» **Desafio**:
Coloque numa tabela Markdown, com as colunas Nº e Linha, os registros da linha que contém "Adel [216, 253]" até a linha que contém "deliberate is located", incluindo as duas. Numere as linhas em sequência e omita as que estiverem em branco.
======== Material
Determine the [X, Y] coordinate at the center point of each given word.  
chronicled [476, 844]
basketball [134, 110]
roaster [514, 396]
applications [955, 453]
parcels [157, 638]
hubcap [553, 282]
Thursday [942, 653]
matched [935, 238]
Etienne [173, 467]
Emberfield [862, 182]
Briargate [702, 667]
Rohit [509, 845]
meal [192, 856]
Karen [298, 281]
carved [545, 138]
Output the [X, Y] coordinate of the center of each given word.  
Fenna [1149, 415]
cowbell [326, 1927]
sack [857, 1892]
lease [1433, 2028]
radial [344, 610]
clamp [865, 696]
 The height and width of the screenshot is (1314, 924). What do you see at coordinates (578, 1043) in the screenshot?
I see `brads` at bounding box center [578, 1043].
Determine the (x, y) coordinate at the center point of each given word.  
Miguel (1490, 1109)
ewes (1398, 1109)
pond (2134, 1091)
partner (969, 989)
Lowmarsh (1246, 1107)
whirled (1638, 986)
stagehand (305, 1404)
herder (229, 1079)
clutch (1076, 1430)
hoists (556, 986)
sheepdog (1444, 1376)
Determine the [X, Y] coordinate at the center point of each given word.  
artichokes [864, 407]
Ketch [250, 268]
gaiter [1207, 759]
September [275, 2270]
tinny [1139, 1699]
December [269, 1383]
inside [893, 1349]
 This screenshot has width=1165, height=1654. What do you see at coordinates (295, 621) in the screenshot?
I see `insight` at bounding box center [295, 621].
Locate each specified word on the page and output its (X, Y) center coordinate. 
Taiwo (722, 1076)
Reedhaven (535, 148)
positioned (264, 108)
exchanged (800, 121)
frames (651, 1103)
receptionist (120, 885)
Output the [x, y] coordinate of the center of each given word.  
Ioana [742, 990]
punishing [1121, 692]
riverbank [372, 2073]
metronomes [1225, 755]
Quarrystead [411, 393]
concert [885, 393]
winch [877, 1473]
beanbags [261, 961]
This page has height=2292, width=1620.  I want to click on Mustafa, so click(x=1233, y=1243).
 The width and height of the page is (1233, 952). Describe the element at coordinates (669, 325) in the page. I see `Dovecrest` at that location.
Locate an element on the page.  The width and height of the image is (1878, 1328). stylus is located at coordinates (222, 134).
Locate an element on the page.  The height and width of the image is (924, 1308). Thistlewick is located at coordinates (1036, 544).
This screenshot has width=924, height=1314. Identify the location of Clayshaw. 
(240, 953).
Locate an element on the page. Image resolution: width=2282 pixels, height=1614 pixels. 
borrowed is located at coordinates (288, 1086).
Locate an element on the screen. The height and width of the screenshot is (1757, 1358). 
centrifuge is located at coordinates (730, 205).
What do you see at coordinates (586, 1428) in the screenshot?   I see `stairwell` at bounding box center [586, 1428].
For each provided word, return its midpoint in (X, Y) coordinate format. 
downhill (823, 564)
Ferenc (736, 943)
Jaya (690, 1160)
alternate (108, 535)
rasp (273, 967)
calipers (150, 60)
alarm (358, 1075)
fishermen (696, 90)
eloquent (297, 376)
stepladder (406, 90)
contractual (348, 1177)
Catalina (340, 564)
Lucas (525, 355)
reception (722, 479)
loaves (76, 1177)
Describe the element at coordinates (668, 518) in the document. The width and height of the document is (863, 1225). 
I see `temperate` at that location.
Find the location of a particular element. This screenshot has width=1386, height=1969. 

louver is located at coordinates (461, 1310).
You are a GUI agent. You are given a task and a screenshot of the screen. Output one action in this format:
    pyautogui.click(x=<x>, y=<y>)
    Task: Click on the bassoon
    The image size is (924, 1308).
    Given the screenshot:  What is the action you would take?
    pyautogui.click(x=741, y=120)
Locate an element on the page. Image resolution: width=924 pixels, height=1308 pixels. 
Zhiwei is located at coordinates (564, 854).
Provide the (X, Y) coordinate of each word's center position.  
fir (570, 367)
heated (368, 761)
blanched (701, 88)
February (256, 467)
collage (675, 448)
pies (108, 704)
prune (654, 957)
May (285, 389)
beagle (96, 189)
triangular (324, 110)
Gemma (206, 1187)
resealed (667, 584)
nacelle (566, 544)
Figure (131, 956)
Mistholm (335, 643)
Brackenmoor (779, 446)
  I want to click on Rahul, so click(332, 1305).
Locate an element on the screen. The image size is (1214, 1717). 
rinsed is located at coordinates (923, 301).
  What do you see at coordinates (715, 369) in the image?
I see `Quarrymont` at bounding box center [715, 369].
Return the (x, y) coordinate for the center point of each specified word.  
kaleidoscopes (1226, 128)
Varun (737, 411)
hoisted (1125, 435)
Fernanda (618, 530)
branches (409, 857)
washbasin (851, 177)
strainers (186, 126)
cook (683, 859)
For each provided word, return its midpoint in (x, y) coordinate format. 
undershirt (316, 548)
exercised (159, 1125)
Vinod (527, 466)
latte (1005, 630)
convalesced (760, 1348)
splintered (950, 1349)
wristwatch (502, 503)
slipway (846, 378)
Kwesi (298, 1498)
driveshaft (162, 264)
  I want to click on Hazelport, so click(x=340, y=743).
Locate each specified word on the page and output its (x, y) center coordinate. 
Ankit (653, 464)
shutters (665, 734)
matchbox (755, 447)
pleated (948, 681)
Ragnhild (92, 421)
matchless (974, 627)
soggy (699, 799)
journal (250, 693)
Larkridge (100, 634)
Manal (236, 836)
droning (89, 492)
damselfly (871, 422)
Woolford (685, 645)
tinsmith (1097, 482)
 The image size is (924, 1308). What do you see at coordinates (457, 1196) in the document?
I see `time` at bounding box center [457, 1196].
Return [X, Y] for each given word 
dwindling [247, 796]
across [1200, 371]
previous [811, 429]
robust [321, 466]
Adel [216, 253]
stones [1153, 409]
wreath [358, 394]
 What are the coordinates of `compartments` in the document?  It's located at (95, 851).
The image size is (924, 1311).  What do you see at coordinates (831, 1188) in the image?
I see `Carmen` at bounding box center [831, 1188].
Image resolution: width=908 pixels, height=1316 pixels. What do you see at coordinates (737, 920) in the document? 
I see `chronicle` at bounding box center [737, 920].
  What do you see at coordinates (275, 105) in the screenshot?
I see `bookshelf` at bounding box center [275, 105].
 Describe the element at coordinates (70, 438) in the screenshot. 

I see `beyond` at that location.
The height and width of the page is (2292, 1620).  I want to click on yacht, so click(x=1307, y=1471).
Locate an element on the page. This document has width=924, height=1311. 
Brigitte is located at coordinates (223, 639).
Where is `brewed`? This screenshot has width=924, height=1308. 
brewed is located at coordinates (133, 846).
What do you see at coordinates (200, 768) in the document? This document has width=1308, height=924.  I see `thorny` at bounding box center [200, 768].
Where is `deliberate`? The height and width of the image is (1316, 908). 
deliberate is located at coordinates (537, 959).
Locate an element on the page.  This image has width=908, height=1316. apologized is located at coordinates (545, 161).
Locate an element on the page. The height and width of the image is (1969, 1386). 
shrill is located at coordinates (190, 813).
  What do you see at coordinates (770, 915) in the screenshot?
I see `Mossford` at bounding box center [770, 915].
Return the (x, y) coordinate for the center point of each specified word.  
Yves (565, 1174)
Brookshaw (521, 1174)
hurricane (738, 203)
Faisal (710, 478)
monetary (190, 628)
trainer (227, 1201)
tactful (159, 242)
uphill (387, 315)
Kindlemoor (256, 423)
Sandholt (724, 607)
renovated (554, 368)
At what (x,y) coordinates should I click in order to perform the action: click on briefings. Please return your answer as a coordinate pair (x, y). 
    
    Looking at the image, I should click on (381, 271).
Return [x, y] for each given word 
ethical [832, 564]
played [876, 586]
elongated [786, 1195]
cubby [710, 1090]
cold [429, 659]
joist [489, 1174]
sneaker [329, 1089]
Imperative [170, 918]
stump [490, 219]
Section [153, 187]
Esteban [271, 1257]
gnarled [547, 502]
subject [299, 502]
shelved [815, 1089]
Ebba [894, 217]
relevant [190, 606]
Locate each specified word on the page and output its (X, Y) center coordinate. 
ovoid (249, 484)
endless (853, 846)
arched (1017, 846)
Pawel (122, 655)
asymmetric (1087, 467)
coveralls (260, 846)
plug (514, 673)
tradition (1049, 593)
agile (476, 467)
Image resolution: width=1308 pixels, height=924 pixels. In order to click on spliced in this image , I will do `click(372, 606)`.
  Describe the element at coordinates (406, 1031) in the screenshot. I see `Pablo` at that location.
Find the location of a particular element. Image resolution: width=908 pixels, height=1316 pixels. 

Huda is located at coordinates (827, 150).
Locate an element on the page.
================
» **Resultado**:
| Nº | Linha |
|---|---|
| 1 | Adel [216, 253] |
| 2 | stones [1153, 409] |
| 3 | wreath [358, 394] |
| 4 |  What are the coordinates of `compartments` in the document?  It's located at (95, 851). |
| 5 | The image size is (924, 1311).  What do you see at coordinates (831, 1188) in the image? |
| 6 | I see `Carmen` at bounding box center [831, 1188]. |
| 7 | Image resolution: width=908 pixels, height=1316 pixels. What do you see at coordinates (737, 920) in the document?  |
| 8 | I see `chronicle` at bounding box center [737, 920]. |
| 9 |   What do you see at coordinates (275, 105) in the screenshot? |
| 10 | I see `bookshelf` at bounding box center [275, 105]. |
| 11 |  Describe the element at coordinates (70, 438) in the screenshot.  |
| 12 | I see `beyond` at that location. |
| 13 | The height and width of the page is (2292, 1620).  I want to click on yacht, so click(x=1307, y=1471). |
| 14 | Locate an element on the page. This document has width=924, height=1311.  |
| 15 | Brigitte is located at coordinates (223, 639). |
| 16 | Where is `brewed`? This screenshot has width=924, height=1308.  |
| 17 | brewed is located at coordinates (133, 846). |
| 18 | What do you see at coordinates (200, 768) in the document? This document has width=1308, height=924.  I see `thorny` at bounding box center [200, 768]. |
| 19 | Where is `deliberate`? The height and width of the image is (1316, 908).  |
| 20 | deliberate is located at coordinates (537, 959). |